» Task description
Give again exactly the lines that stretch from the one with "Locate all objects" to the end of the data below, including both of those lines and nothing else.
==== Data to examine
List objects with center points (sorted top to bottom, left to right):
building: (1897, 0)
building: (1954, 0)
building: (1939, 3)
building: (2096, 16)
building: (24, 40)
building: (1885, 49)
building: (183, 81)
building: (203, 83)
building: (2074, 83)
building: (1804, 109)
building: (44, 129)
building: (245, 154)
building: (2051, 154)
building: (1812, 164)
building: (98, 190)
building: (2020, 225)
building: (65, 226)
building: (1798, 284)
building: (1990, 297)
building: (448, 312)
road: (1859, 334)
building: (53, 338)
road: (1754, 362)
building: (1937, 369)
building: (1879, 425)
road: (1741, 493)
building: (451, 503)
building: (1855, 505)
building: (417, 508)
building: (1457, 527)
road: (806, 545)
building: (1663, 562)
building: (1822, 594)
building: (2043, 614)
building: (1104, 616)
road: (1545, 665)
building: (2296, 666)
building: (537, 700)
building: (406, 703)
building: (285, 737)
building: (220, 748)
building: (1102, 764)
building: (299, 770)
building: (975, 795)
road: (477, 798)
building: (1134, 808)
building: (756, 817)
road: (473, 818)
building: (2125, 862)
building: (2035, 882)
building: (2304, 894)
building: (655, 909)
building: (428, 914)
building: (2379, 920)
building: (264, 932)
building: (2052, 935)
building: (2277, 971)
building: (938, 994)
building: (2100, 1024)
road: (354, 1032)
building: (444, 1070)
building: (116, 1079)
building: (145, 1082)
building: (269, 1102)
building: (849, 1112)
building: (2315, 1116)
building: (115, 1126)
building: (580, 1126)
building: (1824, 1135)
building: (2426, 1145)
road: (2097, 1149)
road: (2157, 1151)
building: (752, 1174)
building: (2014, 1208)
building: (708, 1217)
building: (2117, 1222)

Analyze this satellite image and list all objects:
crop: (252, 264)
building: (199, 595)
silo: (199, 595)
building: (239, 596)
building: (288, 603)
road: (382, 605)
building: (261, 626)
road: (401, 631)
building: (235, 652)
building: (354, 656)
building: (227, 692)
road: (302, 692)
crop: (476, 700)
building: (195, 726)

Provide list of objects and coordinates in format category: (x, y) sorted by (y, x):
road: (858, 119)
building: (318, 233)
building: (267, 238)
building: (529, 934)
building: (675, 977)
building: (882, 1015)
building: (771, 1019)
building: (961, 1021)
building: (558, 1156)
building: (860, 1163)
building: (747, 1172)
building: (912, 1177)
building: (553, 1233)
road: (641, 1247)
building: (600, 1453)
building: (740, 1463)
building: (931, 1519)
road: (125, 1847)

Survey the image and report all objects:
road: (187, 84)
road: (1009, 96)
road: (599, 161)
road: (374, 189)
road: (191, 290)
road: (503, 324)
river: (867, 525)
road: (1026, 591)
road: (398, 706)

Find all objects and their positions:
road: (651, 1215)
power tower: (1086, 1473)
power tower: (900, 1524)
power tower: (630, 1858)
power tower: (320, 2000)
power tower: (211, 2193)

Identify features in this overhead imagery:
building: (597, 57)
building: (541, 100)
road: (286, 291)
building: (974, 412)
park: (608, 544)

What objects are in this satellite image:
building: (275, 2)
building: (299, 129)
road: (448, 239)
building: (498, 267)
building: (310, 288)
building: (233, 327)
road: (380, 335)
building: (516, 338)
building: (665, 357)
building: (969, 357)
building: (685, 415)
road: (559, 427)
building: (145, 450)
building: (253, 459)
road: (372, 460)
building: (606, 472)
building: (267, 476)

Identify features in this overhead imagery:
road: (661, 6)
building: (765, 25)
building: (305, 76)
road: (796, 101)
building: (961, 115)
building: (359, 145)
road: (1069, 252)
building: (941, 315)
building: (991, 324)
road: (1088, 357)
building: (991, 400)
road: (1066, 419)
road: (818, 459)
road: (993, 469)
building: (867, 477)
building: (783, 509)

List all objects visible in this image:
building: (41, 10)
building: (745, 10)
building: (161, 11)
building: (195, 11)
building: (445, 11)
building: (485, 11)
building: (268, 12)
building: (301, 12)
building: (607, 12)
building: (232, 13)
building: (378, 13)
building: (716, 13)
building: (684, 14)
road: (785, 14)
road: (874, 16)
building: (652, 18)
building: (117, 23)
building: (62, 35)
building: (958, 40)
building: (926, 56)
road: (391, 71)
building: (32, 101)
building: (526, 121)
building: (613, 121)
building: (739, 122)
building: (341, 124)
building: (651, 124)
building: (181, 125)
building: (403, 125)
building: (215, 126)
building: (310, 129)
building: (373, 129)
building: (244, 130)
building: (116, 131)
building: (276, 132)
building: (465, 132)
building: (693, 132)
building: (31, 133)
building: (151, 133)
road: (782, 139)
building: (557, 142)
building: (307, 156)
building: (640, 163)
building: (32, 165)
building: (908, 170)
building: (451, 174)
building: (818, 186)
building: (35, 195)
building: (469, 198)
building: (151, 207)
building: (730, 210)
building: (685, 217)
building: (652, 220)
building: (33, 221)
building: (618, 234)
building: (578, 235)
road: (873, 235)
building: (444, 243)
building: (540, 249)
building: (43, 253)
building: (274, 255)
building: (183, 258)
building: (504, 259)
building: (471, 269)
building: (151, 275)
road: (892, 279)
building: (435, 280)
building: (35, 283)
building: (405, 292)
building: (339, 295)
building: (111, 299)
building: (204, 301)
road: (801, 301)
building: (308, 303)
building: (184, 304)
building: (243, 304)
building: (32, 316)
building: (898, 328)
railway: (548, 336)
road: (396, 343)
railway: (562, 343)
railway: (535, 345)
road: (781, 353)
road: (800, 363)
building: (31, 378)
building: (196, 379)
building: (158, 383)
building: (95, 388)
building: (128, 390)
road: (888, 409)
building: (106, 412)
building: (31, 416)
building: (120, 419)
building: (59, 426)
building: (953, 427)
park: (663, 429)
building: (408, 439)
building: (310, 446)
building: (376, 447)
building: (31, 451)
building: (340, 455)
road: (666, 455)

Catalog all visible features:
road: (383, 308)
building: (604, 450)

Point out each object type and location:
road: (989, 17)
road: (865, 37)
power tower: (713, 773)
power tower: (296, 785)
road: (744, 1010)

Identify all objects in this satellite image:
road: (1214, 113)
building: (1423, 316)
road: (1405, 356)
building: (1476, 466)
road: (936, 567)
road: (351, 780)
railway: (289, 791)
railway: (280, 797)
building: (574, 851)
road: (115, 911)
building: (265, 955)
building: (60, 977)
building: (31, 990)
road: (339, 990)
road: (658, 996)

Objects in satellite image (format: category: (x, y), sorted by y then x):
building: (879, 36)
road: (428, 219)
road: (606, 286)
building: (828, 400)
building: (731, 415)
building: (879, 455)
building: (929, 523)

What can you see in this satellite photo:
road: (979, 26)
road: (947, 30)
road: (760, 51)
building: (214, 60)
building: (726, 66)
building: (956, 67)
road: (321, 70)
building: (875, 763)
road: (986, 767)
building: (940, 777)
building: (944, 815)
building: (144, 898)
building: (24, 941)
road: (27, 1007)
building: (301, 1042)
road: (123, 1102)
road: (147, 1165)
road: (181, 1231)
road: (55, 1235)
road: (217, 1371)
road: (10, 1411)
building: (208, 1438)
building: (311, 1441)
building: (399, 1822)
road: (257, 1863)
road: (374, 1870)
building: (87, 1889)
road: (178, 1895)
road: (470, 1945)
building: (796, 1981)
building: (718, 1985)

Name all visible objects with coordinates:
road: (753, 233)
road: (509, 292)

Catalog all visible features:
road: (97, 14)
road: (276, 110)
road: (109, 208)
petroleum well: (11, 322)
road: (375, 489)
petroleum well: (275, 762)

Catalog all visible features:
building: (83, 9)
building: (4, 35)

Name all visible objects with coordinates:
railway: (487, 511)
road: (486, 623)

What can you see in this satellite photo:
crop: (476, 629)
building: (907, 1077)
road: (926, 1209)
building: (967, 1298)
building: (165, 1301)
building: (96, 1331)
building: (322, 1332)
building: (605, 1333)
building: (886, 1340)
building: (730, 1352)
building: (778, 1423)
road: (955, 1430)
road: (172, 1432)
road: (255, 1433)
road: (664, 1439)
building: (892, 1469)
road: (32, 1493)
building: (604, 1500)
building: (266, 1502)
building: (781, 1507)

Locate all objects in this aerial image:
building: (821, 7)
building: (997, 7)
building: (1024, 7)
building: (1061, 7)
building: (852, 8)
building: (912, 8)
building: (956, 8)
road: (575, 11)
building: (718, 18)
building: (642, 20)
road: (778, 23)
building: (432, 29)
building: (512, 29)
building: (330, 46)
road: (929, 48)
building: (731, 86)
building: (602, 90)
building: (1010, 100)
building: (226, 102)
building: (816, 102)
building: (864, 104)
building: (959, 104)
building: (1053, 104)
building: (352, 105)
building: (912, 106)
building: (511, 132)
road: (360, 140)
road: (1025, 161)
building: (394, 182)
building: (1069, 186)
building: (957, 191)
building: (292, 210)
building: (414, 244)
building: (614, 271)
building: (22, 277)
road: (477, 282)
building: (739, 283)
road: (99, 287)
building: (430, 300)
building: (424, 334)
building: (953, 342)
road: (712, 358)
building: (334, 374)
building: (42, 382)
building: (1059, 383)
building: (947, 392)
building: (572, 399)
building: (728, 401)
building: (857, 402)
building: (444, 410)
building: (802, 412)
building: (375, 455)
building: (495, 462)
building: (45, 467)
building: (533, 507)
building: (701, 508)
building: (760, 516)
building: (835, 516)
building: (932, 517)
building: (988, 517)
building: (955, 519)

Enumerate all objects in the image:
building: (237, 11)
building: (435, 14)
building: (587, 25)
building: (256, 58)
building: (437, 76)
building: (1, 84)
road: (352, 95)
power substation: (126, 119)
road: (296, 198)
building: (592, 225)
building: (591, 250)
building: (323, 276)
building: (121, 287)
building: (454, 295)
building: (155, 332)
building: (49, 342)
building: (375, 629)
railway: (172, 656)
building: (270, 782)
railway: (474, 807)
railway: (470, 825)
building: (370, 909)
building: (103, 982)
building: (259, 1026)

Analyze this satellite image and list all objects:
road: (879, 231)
========
» Result
Locate all objects in this aerial image:
building: (821, 7)
building: (997, 7)
building: (1024, 7)
building: (1061, 7)
building: (852, 8)
building: (912, 8)
building: (956, 8)
road: (575, 11)
building: (718, 18)
building: (642, 20)
road: (778, 23)
building: (432, 29)
building: (512, 29)
building: (330, 46)
road: (929, 48)
building: (731, 86)
building: (602, 90)
building: (1010, 100)
building: (226, 102)
building: (816, 102)
building: (864, 104)
building: (959, 104)
building: (1053, 104)
building: (352, 105)
building: (912, 106)
building: (511, 132)
road: (360, 140)
road: (1025, 161)
building: (394, 182)
building: (1069, 186)
building: (957, 191)
building: (292, 210)
building: (414, 244)
building: (614, 271)
building: (22, 277)
road: (477, 282)
building: (739, 283)
road: (99, 287)
building: (430, 300)
building: (424, 334)
building: (953, 342)
road: (712, 358)
building: (334, 374)
building: (42, 382)
building: (1059, 383)
building: (947, 392)
building: (572, 399)
building: (728, 401)
building: (857, 402)
building: (444, 410)
building: (802, 412)
building: (375, 455)
building: (495, 462)
building: (45, 467)
building: (533, 507)
building: (701, 508)
building: (760, 516)
building: (835, 516)
building: (932, 517)
building: (988, 517)
building: (955, 519)

Enumerate all objects in the image:
building: (237, 11)
building: (435, 14)
building: (587, 25)
building: (256, 58)
building: (437, 76)
building: (1, 84)
road: (352, 95)
power substation: (126, 119)
road: (296, 198)
building: (592, 225)
building: (591, 250)
building: (323, 276)
building: (121, 287)
building: (454, 295)
building: (155, 332)
building: (49, 342)
building: (375, 629)
railway: (172, 656)
building: (270, 782)
railway: (474, 807)
railway: (470, 825)
building: (370, 909)
building: (103, 982)
building: (259, 1026)

Analyze this satellite image and list all objects:
road: (879, 231)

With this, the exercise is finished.